- _AVAILABLE DATA_:
-.-.-

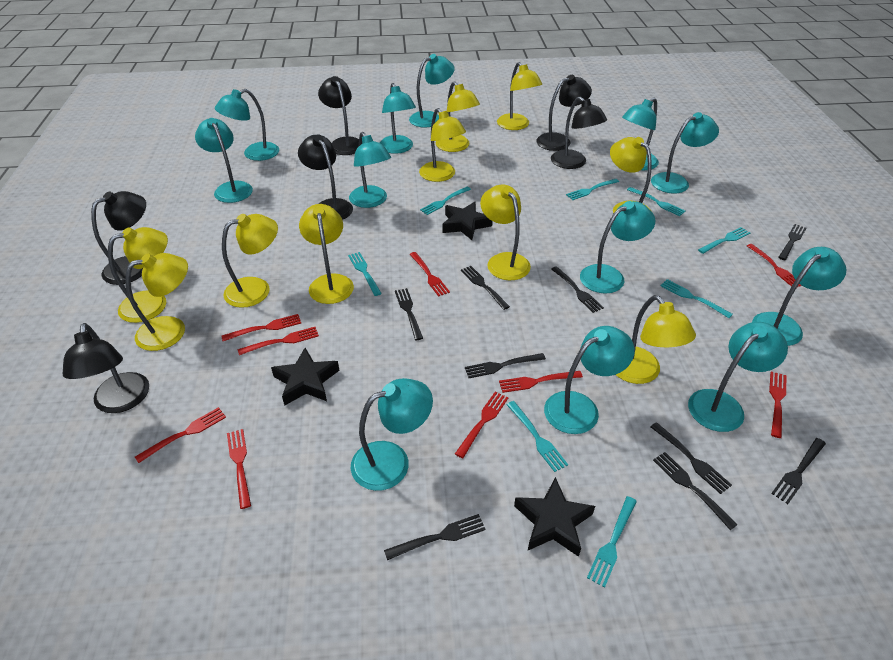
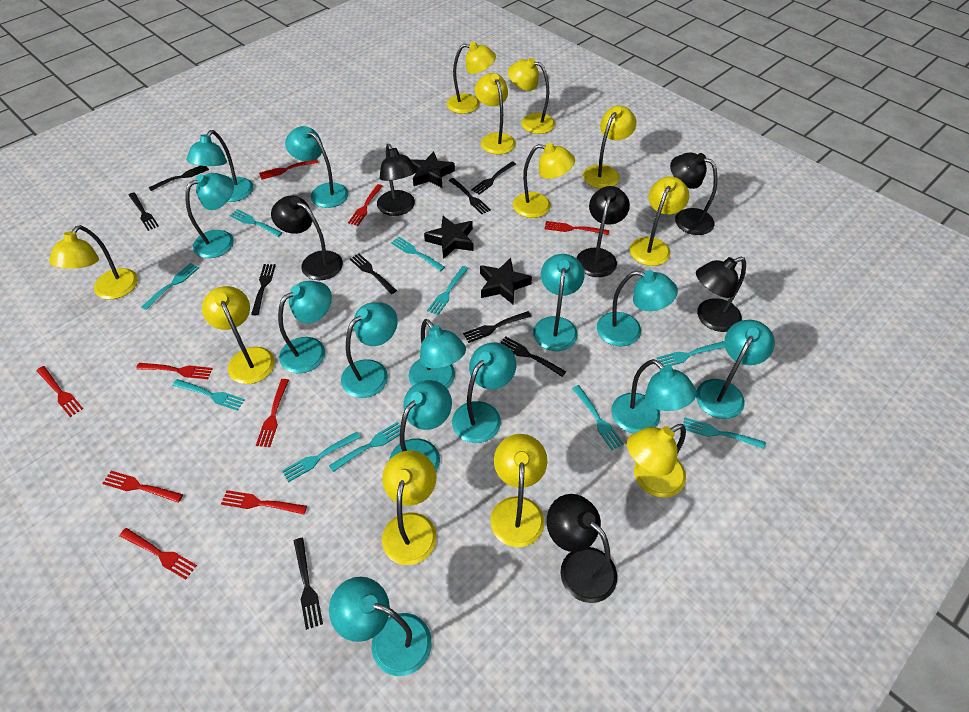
turquoise fork: 8 -> 10
turquoise lamp: 12 -> 13
yellow lamp: 10 -> 11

-.-.-

Give back the data exactly. Skip any images.

- _RESPONSE_:
turquoise fork: 8 -> 10
turquoise lamp: 12 -> 13
yellow lamp: 10 -> 11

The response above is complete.